> Exercise instructions: Exactly the lines below from the one with "C1: 15nF (AMP, SUM) -> 15nF (3V3, GND)" up to and including the one with "D3: LED green (A W26, K 0V) -> none" make up the answer, with nothing else added.
:::::
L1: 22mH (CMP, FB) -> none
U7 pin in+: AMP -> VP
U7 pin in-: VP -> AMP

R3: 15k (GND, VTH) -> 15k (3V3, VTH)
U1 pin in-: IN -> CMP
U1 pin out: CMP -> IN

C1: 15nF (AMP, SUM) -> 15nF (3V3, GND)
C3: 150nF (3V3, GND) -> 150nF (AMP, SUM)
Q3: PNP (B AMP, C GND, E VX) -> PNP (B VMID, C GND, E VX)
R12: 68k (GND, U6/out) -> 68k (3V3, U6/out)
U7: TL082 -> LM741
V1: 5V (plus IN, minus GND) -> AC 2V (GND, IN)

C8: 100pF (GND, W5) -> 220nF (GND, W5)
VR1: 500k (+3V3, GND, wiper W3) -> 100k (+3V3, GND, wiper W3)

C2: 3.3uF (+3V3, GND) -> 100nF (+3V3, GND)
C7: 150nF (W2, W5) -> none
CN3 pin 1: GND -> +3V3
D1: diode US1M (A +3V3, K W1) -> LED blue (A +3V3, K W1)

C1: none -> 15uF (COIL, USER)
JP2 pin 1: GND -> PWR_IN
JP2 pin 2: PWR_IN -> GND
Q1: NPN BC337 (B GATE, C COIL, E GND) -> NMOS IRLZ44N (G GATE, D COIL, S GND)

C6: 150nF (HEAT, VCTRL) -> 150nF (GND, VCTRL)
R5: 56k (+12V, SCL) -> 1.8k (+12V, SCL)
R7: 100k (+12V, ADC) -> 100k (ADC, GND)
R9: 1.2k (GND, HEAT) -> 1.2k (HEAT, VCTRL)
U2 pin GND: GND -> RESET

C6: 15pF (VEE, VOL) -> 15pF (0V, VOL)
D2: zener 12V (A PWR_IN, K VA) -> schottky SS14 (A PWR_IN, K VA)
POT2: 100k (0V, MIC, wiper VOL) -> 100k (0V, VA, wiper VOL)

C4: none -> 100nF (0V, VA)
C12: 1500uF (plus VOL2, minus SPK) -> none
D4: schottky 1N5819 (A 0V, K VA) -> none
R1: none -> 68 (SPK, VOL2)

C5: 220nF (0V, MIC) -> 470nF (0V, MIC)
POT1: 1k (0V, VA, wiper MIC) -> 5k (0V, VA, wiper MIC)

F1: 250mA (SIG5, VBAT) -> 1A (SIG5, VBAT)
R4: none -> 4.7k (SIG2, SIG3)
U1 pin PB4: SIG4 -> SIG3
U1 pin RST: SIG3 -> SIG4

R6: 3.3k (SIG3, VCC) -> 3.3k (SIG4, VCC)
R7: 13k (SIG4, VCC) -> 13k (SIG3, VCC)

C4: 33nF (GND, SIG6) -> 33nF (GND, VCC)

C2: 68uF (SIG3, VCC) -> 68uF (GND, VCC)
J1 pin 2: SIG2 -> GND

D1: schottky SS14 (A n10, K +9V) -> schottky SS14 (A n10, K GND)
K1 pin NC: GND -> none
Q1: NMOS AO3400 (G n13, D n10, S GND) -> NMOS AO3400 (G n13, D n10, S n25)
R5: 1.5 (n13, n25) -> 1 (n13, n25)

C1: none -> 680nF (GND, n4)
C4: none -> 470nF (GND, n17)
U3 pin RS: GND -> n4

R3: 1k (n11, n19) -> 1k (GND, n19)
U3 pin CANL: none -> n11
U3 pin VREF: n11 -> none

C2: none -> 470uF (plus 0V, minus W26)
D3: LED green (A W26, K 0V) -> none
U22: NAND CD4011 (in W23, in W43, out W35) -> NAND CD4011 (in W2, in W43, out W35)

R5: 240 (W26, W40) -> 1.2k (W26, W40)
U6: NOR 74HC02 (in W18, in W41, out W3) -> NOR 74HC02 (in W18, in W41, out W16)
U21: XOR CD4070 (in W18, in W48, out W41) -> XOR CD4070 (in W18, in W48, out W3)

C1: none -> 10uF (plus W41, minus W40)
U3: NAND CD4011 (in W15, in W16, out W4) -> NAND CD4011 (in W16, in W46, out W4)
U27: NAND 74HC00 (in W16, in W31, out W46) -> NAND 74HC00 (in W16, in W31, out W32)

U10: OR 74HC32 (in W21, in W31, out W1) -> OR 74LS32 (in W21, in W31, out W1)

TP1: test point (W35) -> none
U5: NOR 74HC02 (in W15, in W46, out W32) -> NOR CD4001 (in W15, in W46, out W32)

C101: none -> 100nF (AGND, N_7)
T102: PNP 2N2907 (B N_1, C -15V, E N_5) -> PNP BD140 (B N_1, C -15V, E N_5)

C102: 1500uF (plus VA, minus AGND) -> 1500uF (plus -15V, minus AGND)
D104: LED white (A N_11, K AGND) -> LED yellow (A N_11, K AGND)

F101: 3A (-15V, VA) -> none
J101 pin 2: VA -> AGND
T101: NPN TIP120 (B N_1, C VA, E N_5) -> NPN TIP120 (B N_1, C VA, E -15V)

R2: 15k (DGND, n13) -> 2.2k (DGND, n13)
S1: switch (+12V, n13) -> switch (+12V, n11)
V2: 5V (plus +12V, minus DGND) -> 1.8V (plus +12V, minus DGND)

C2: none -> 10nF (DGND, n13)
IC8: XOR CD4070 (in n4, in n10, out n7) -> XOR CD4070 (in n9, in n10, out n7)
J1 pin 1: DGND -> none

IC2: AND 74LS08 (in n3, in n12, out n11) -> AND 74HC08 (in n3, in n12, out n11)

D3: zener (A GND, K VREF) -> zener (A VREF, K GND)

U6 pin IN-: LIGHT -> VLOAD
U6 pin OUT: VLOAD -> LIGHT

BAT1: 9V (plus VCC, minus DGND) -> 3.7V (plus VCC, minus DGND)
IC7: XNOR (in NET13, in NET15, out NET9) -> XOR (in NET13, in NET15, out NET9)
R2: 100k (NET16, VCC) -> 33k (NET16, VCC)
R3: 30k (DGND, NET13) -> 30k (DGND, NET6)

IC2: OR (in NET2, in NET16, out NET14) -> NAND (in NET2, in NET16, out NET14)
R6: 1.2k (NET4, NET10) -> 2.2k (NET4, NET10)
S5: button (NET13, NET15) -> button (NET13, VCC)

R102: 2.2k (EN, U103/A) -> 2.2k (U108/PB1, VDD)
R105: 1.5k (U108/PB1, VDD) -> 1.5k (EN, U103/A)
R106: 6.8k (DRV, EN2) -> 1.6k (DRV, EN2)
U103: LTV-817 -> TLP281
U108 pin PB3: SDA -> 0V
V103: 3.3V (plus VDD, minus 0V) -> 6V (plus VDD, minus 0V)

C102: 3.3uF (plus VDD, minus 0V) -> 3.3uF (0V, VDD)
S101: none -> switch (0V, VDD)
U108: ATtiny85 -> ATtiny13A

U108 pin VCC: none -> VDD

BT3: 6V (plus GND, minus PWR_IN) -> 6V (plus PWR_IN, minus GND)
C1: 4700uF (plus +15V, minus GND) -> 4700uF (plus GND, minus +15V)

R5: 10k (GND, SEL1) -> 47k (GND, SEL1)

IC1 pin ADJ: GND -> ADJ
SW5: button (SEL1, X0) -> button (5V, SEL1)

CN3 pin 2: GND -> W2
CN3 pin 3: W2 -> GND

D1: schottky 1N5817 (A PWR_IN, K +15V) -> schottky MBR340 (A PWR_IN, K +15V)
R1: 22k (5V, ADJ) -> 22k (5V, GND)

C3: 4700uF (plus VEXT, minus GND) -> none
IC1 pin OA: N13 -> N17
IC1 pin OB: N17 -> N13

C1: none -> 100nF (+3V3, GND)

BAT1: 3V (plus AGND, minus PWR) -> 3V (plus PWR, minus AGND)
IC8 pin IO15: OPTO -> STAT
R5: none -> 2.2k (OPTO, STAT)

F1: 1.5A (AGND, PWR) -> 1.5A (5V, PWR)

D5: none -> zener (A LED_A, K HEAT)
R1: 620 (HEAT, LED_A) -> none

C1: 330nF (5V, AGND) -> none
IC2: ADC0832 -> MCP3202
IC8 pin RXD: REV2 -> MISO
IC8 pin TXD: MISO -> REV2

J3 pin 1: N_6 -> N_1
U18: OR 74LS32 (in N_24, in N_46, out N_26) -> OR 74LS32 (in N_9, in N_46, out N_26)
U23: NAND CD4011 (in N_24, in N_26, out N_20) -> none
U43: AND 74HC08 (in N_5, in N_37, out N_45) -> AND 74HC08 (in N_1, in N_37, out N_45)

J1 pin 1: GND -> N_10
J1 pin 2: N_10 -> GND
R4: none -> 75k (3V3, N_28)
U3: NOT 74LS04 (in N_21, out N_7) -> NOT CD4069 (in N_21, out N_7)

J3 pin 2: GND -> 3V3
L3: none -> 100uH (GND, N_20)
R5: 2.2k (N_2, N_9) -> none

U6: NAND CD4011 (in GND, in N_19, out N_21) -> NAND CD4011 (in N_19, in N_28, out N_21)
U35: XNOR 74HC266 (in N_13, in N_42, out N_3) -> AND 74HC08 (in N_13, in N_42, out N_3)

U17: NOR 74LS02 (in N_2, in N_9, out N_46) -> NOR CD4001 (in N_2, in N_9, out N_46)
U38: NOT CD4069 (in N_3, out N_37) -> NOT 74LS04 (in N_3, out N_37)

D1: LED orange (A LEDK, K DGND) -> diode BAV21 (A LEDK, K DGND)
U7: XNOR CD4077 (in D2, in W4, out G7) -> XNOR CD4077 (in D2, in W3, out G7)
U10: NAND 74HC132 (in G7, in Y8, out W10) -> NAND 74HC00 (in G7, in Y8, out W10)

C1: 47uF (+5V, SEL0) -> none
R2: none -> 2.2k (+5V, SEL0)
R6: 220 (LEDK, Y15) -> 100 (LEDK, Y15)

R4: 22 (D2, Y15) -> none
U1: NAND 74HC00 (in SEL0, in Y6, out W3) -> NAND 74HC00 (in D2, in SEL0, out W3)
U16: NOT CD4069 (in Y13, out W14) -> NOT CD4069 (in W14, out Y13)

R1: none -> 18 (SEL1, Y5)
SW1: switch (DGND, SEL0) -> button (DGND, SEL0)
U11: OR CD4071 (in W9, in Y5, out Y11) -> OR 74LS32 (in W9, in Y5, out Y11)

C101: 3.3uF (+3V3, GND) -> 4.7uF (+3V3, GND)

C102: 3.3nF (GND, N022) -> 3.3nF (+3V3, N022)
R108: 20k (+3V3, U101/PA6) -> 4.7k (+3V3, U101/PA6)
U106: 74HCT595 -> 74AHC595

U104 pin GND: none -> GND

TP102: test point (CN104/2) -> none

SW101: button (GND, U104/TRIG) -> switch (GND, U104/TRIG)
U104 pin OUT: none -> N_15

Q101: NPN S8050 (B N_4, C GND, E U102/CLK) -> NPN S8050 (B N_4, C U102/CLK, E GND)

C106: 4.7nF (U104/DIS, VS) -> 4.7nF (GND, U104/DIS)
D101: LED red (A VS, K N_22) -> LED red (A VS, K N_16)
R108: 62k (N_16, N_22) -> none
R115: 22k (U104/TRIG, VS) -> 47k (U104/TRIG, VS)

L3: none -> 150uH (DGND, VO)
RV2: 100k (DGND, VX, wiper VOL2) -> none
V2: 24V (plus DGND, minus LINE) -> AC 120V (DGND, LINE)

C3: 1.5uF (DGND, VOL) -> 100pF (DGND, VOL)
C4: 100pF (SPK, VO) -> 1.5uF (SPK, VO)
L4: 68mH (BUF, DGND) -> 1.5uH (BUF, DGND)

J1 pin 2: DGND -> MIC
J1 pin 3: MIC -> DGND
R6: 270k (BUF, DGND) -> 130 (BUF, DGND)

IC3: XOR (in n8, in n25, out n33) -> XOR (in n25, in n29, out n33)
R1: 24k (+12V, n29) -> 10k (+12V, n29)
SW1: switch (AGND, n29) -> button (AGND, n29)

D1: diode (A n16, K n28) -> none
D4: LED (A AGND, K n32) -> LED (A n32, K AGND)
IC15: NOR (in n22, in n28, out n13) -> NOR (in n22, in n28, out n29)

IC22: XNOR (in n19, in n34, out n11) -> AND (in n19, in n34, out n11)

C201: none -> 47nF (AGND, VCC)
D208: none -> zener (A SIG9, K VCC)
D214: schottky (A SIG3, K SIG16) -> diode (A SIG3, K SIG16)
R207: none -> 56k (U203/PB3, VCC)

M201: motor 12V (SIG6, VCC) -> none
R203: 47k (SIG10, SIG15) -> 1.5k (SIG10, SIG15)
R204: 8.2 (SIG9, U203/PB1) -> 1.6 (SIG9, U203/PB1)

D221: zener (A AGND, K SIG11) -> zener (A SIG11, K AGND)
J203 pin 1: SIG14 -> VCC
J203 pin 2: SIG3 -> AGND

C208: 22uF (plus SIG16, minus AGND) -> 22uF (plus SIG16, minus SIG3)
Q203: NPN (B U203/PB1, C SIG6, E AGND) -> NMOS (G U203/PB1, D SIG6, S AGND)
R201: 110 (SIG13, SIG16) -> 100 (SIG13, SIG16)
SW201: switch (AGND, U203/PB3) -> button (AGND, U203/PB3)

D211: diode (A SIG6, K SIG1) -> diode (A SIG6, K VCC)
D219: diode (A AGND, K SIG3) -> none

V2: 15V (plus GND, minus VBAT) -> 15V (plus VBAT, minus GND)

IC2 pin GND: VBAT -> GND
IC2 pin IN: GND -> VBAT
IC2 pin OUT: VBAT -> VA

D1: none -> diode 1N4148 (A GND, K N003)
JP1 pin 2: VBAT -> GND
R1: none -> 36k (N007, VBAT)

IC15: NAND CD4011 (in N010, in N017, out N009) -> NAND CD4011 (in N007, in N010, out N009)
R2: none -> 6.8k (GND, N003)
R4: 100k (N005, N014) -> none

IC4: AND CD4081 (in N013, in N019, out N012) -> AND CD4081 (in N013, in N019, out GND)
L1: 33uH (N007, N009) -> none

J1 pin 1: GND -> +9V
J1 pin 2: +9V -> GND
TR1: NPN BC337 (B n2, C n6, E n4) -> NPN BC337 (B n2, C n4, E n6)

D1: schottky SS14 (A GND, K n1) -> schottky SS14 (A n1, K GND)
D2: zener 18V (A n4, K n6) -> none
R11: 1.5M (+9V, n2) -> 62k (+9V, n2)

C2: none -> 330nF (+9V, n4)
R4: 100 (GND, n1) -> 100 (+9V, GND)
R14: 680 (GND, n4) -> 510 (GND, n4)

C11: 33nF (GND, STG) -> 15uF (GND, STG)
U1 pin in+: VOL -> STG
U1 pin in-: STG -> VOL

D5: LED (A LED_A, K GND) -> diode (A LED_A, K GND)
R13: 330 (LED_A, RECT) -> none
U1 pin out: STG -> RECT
:::::
> Response to this exercise:
C1: 15nF (AMP, SUM) -> 15nF (3V3, GND)
C3: 150nF (3V3, GND) -> 150nF (AMP, SUM)
Q3: PNP (B AMP, C GND, E VX) -> PNP (B VMID, C GND, E VX)
R12: 68k (GND, U6/out) -> 68k (3V3, U6/out)
U7: TL082 -> LM741
V1: 5V (plus IN, minus GND) -> AC 2V (GND, IN)

C8: 100pF (GND, W5) -> 220nF (GND, W5)
VR1: 500k (+3V3, GND, wiper W3) -> 100k (+3V3, GND, wiper W3)

C2: 3.3uF (+3V3, GND) -> 100nF (+3V3, GND)
C7: 150nF (W2, W5) -> none
CN3 pin 1: GND -> +3V3
D1: diode US1M (A +3V3, K W1) -> LED blue (A +3V3, K W1)

C1: none -> 15uF (COIL, USER)
JP2 pin 1: GND -> PWR_IN
JP2 pin 2: PWR_IN -> GND
Q1: NPN BC337 (B GATE, C COIL, E GND) -> NMOS IRLZ44N (G GATE, D COIL, S GND)

C6: 150nF (HEAT, VCTRL) -> 150nF (GND, VCTRL)
R5: 56k (+12V, SCL) -> 1.8k (+12V, SCL)
R7: 100k (+12V, ADC) -> 100k (ADC, GND)
R9: 1.2k (GND, HEAT) -> 1.2k (HEAT, VCTRL)
U2 pin GND: GND -> RESET

C6: 15pF (VEE, VOL) -> 15pF (0V, VOL)
D2: zener 12V (A PWR_IN, K VA) -> schottky SS14 (A PWR_IN, K VA)
POT2: 100k (0V, MIC, wiper VOL) -> 100k (0V, VA, wiper VOL)

C4: none -> 100nF (0V, VA)
C12: 1500uF (plus VOL2, minus SPK) -> none
D4: schottky 1N5819 (A 0V, K VA) -> none
R1: none -> 68 (SPK, VOL2)

C5: 220nF (0V, MIC) -> 470nF (0V, MIC)
POT1: 1k (0V, VA, wiper MIC) -> 5k (0V, VA, wiper MIC)

F1: 250mA (SIG5, VBAT) -> 1A (SIG5, VBAT)
R4: none -> 4.7k (SIG2, SIG3)
U1 pin PB4: SIG4 -> SIG3
U1 pin RST: SIG3 -> SIG4

R6: 3.3k (SIG3, VCC) -> 3.3k (SIG4, VCC)
R7: 13k (SIG4, VCC) -> 13k (SIG3, VCC)

C4: 33nF (GND, SIG6) -> 33nF (GND, VCC)

C2: 68uF (SIG3, VCC) -> 68uF (GND, VCC)
J1 pin 2: SIG2 -> GND

D1: schottky SS14 (A n10, K +9V) -> schottky SS14 (A n10, K GND)
K1 pin NC: GND -> none
Q1: NMOS AO3400 (G n13, D n10, S GND) -> NMOS AO3400 (G n13, D n10, S n25)
R5: 1.5 (n13, n25) -> 1 (n13, n25)

C1: none -> 680nF (GND, n4)
C4: none -> 470nF (GND, n17)
U3 pin RS: GND -> n4

R3: 1k (n11, n19) -> 1k (GND, n19)
U3 pin CANL: none -> n11
U3 pin VREF: n11 -> none

C2: none -> 470uF (plus 0V, minus W26)
D3: LED green (A W26, K 0V) -> none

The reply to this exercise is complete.